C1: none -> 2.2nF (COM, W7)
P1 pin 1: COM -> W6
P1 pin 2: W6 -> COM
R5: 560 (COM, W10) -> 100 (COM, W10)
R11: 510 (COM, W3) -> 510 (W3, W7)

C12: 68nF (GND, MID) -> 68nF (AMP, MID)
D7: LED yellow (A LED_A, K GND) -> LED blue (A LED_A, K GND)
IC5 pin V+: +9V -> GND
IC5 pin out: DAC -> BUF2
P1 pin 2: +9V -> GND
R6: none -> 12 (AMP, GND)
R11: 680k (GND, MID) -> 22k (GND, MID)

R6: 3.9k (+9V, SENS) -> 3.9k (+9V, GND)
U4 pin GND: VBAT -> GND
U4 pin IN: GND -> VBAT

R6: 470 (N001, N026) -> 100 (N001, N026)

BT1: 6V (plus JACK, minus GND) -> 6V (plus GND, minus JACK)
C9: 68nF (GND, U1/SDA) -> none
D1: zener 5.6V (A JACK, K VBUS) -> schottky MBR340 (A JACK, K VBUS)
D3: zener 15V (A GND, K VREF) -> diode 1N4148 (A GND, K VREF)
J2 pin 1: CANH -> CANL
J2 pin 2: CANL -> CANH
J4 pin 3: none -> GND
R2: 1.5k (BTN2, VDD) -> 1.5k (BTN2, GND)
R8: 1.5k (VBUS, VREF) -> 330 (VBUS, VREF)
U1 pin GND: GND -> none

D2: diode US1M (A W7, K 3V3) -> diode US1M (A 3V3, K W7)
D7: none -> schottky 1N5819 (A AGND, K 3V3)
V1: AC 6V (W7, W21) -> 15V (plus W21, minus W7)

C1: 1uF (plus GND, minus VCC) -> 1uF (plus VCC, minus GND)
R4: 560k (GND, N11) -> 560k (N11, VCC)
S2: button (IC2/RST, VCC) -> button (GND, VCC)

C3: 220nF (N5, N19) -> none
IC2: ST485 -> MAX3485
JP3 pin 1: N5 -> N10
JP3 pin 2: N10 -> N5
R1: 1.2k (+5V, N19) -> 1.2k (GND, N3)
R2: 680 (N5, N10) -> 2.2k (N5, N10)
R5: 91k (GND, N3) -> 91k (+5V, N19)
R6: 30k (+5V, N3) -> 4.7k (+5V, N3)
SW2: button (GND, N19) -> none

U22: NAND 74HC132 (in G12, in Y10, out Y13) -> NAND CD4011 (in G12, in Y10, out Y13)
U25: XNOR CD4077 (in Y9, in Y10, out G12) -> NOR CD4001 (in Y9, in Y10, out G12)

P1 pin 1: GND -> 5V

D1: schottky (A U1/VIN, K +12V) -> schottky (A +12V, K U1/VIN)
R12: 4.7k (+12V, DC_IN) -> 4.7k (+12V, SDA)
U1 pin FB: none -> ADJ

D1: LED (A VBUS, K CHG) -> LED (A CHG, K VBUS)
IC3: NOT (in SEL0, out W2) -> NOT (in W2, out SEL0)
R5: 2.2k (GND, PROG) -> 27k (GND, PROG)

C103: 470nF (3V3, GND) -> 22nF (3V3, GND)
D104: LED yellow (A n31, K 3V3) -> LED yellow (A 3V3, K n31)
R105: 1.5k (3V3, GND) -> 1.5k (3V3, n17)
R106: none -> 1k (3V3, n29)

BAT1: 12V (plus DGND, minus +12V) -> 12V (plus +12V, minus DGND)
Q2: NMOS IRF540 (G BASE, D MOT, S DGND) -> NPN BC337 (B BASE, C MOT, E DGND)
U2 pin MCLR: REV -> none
##############################
● **What you have to do**:
Consider the material above. Report how many of its lines contain the word "VBUS", and nothing more.

● **Solution to this exercise**:
3